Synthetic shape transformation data
--*--
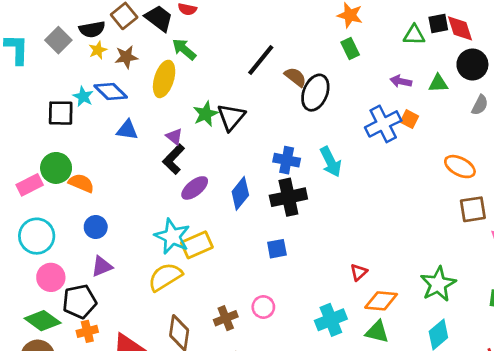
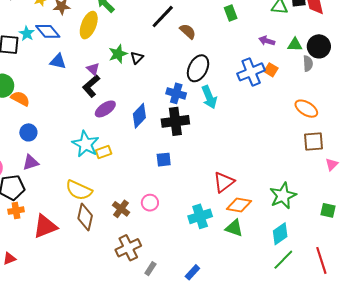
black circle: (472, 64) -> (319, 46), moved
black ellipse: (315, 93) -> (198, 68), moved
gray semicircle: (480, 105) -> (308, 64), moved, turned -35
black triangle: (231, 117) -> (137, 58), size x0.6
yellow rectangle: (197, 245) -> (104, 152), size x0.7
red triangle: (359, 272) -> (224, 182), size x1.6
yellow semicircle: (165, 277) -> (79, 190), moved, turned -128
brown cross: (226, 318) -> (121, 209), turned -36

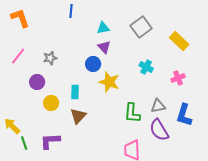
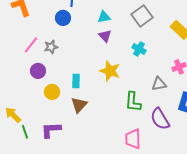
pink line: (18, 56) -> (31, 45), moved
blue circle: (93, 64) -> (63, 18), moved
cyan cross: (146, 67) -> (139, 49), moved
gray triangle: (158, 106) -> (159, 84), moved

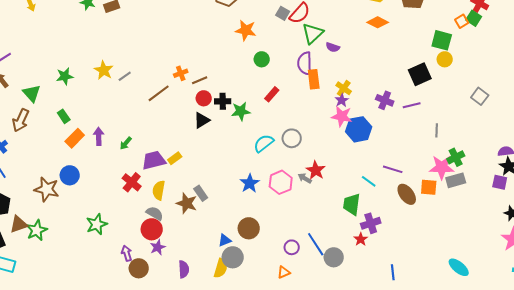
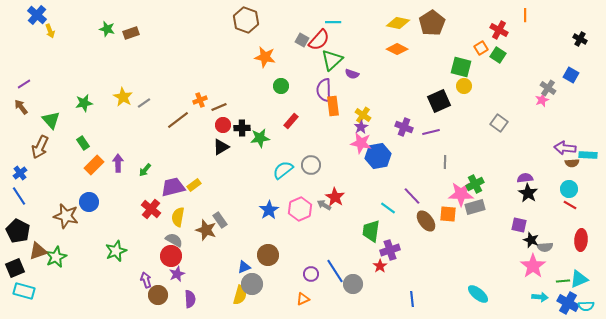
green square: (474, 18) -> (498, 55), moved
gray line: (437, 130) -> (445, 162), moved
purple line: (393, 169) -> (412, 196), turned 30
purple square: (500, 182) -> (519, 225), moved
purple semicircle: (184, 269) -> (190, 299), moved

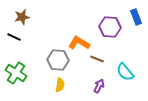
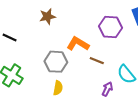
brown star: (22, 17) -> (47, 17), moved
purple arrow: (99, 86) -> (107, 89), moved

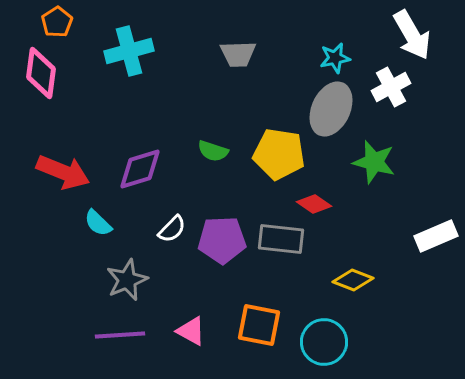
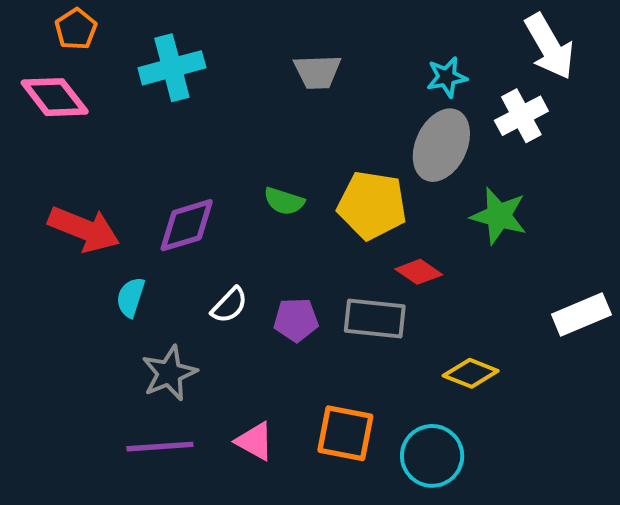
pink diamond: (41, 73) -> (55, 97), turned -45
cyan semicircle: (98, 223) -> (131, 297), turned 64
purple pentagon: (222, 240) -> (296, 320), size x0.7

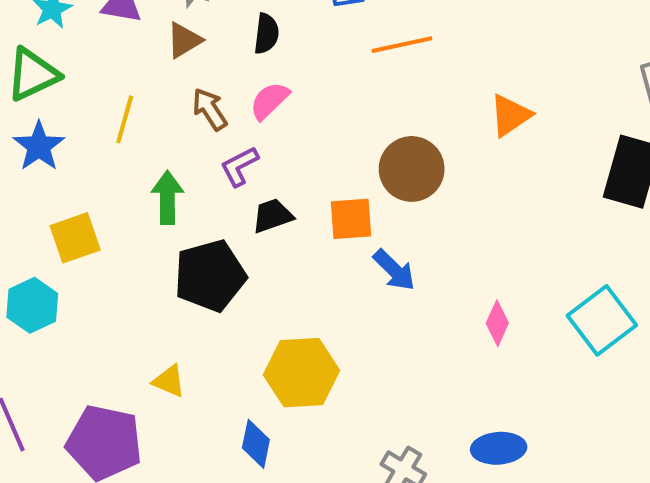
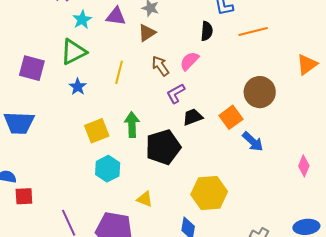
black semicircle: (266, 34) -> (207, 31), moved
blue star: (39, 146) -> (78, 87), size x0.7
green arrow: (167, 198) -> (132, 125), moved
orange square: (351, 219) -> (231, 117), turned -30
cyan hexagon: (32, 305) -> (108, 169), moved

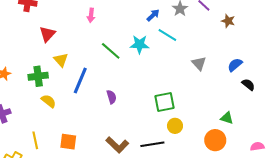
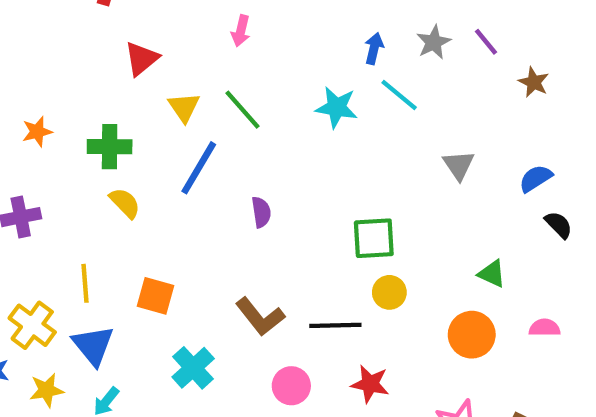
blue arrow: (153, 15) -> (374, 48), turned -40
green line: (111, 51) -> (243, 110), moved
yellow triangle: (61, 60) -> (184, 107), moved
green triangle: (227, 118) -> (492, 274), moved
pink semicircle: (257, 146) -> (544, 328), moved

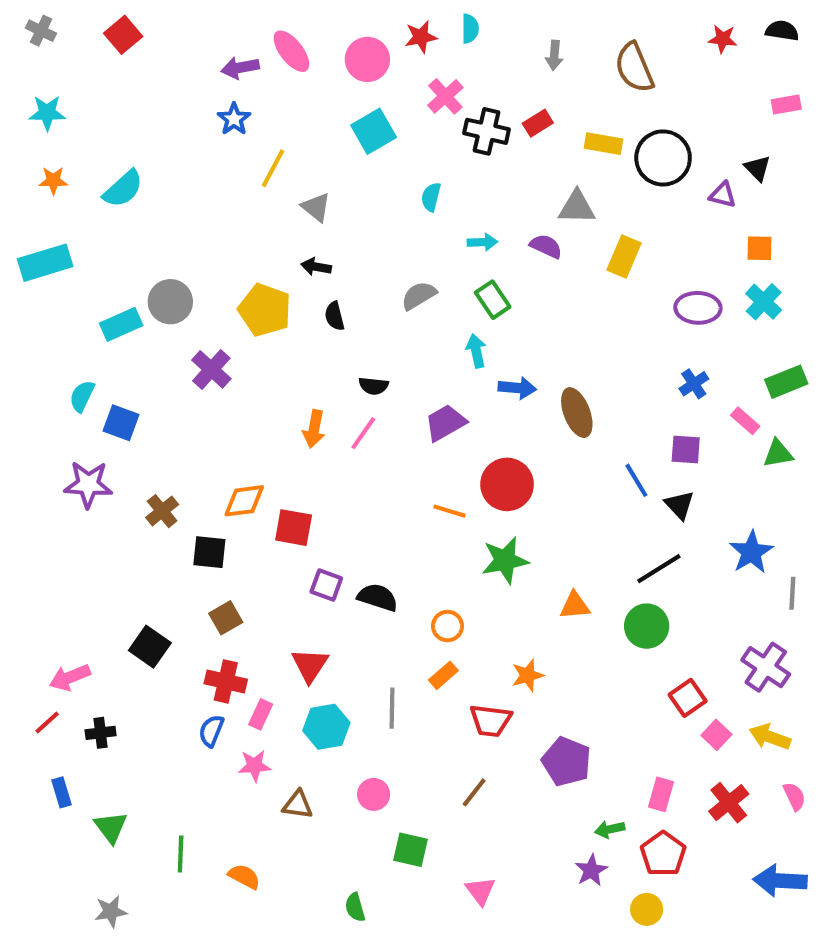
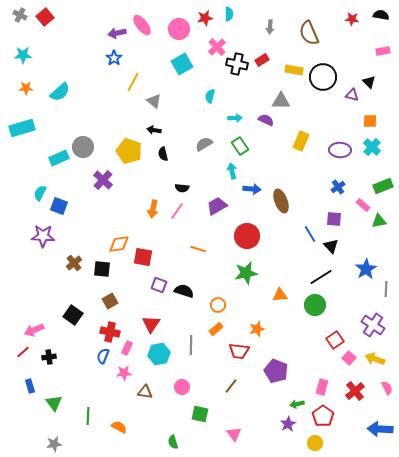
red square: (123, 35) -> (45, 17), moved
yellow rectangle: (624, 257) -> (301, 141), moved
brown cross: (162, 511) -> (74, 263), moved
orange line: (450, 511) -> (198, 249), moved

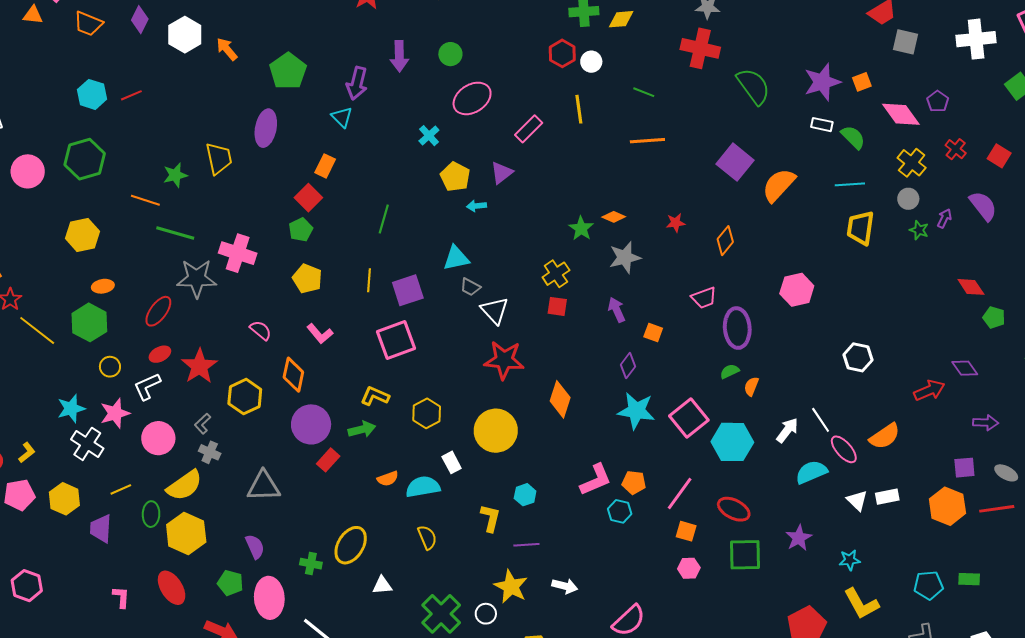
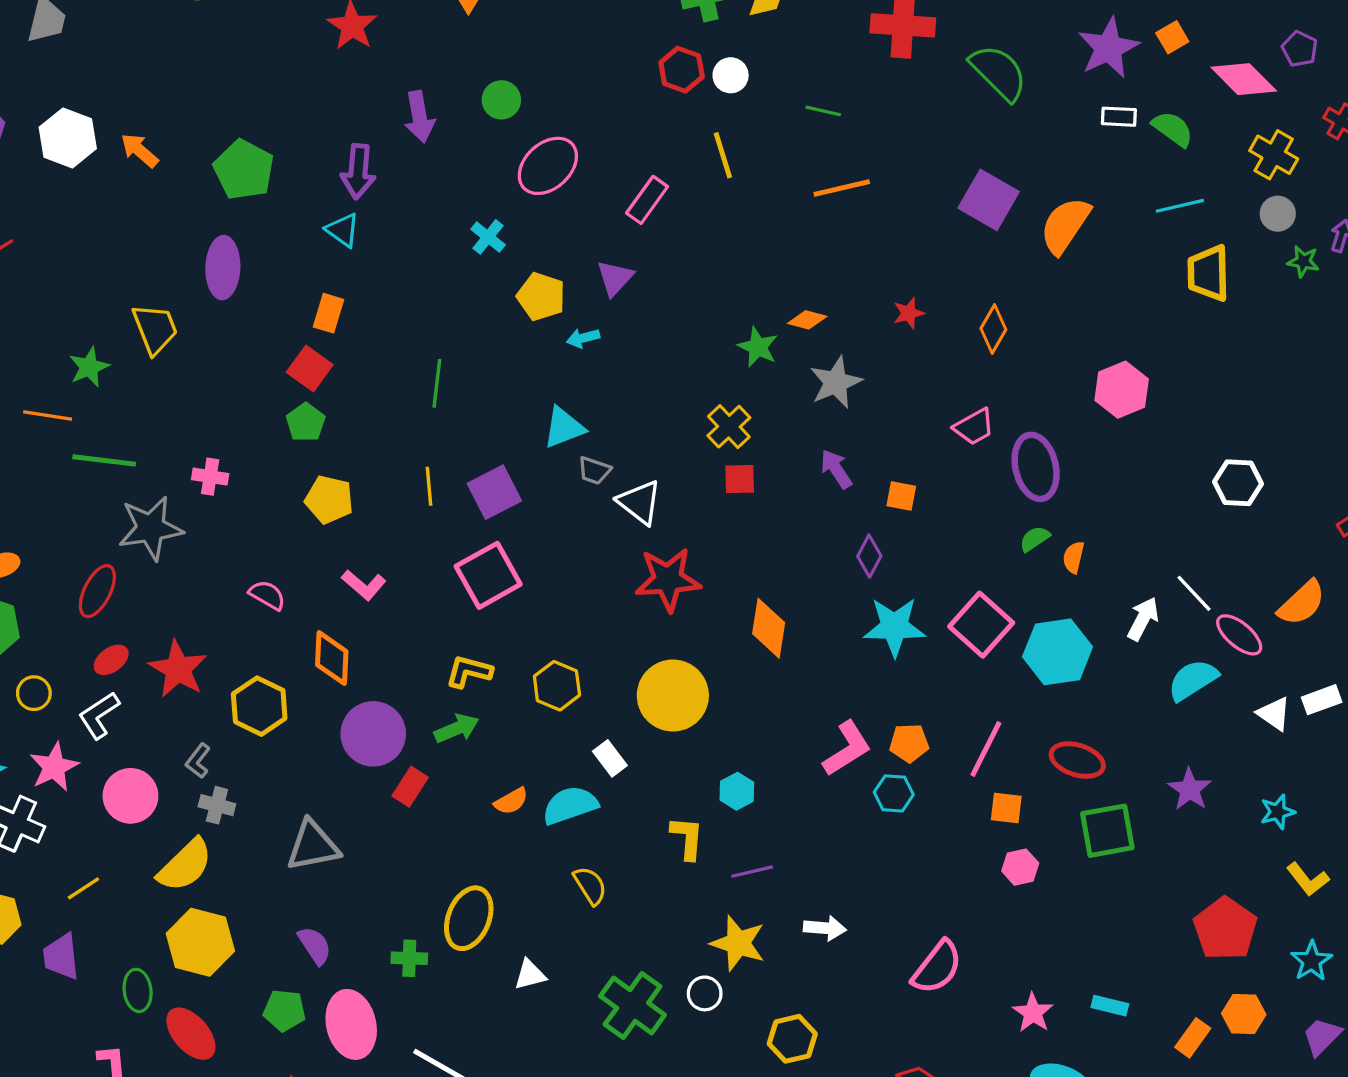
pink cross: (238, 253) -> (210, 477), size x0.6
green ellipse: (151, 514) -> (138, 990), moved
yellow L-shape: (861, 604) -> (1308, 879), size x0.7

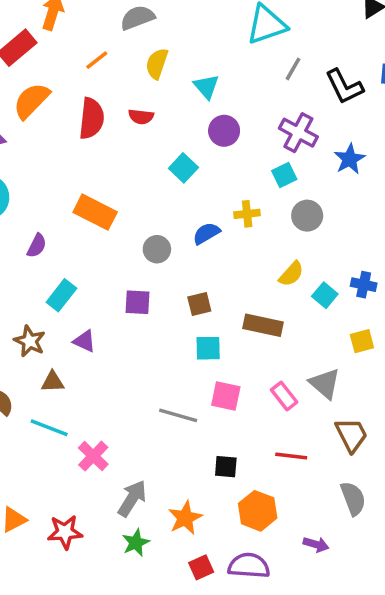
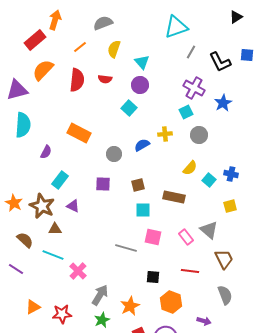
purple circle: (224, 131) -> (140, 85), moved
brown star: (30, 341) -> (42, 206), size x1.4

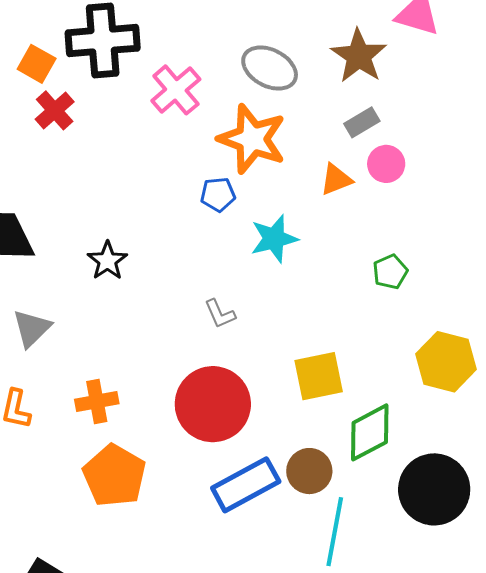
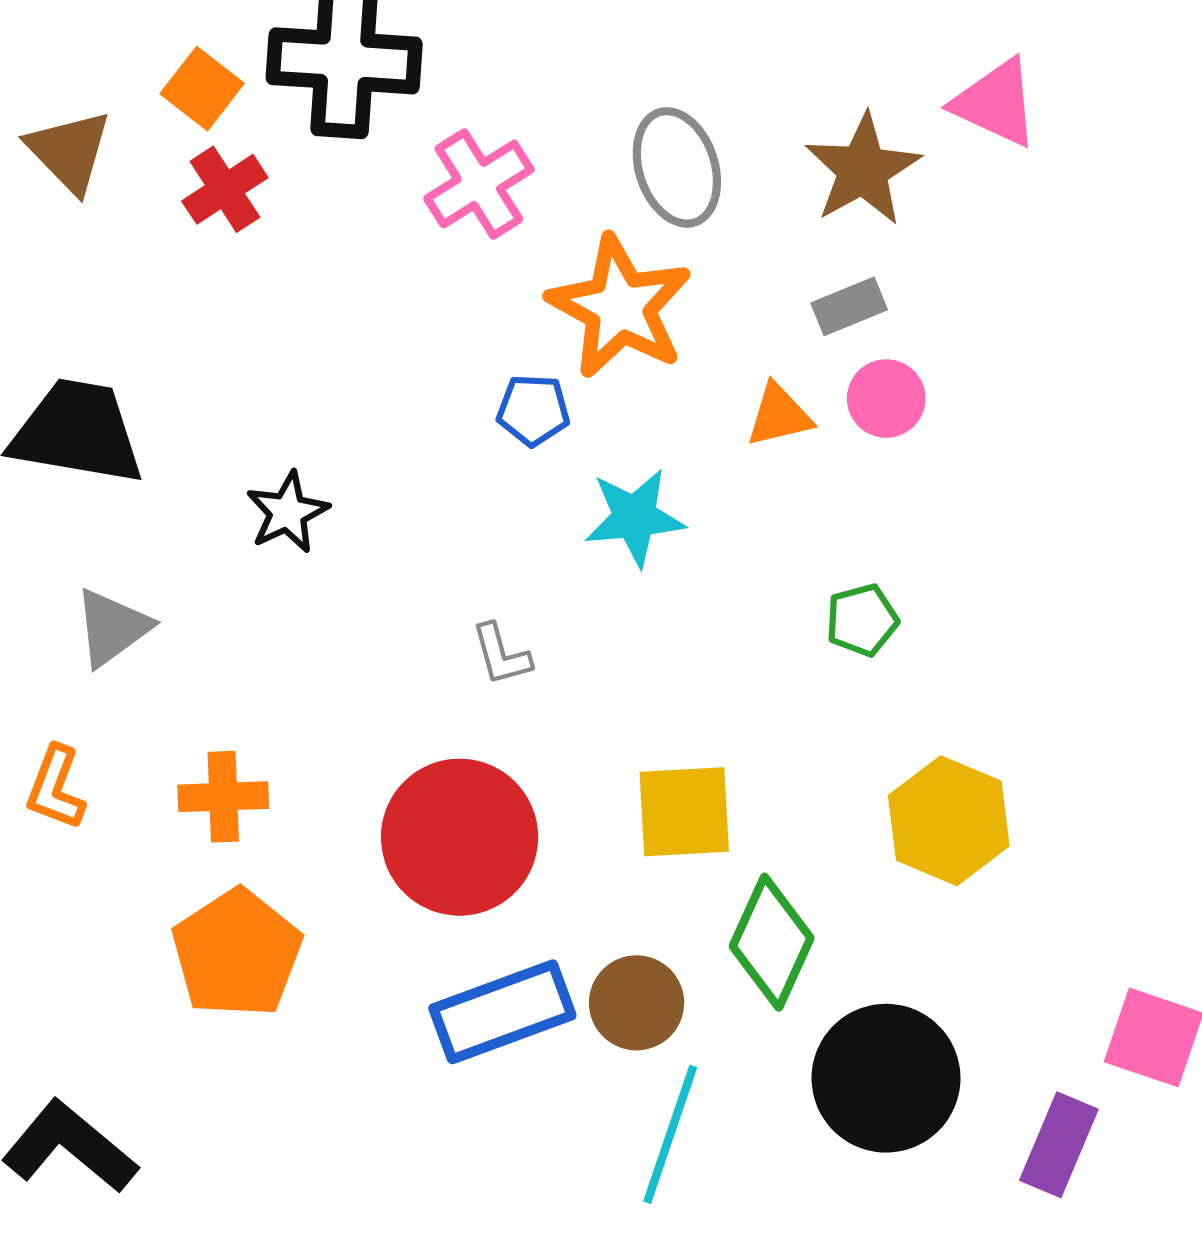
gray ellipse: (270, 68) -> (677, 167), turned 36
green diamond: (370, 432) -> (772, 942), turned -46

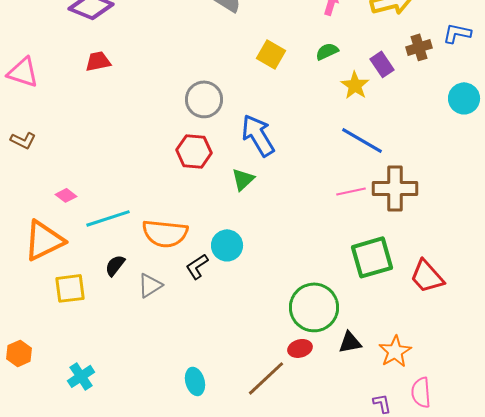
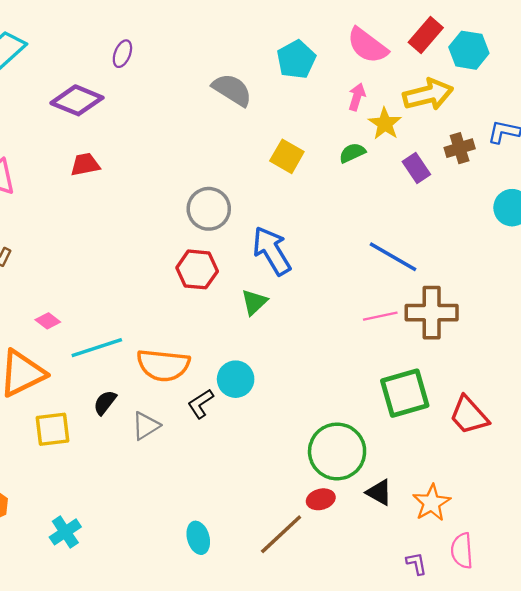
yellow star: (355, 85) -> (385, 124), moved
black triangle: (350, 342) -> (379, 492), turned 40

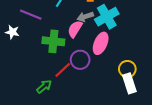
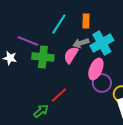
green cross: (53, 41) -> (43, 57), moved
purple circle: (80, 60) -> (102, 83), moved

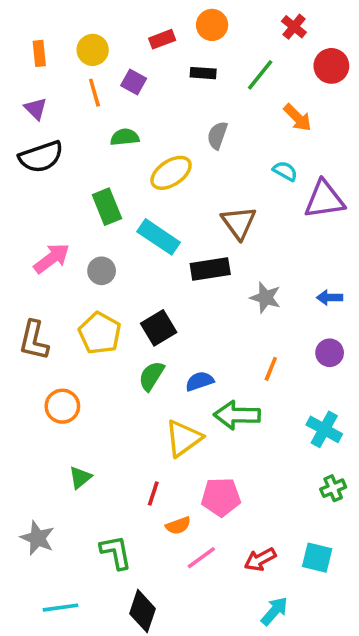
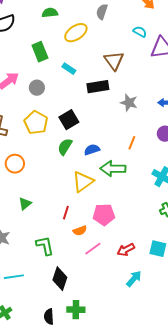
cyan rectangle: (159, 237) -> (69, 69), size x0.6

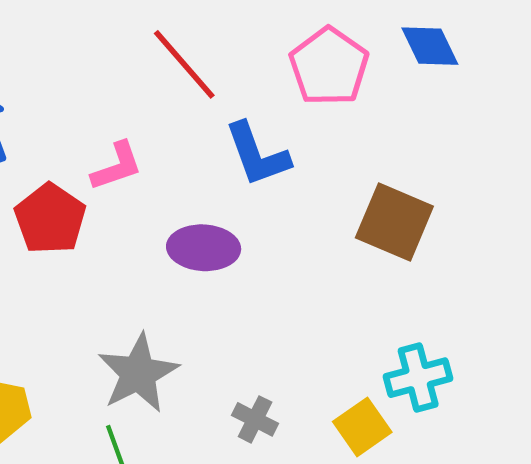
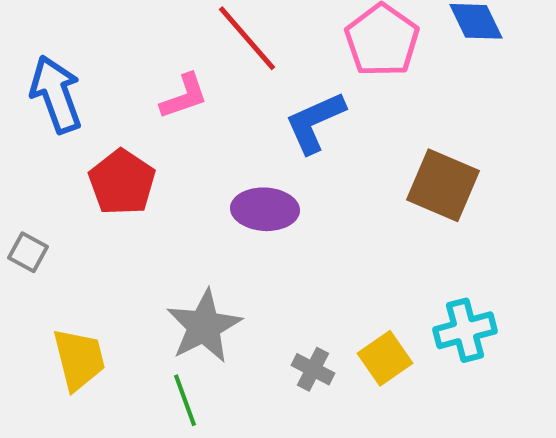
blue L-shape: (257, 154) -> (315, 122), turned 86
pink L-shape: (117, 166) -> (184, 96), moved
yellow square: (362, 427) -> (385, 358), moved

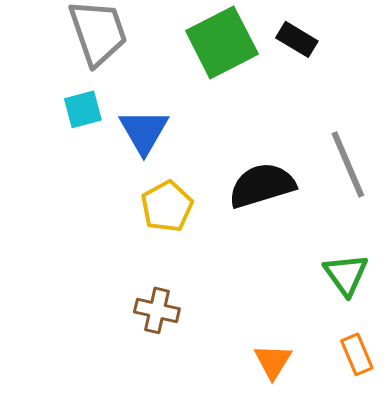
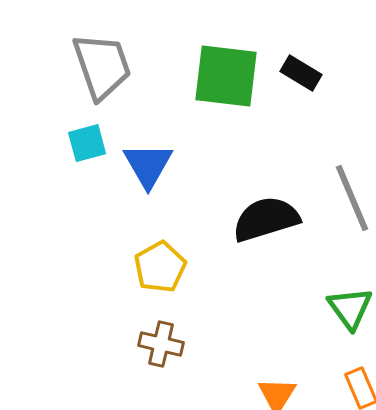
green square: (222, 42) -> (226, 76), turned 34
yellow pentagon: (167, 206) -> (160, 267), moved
--*--
*TO DO:*
Whatever pictures the records hold, omit them; give again exactly the lines from the one containing "red square: (123, 35) -> (45, 17), moved" through the one containing "purple circle: (224, 131) -> (140, 85), moved".

*RESULT:*
red square: (123, 35) -> (45, 17), moved
yellow rectangle: (624, 257) -> (301, 141), moved
brown cross: (162, 511) -> (74, 263), moved
orange line: (450, 511) -> (198, 249), moved

pink cross: (238, 253) -> (210, 477), size x0.6
green ellipse: (151, 514) -> (138, 990), moved
yellow L-shape: (861, 604) -> (1308, 879), size x0.7

purple circle: (224, 131) -> (140, 85), moved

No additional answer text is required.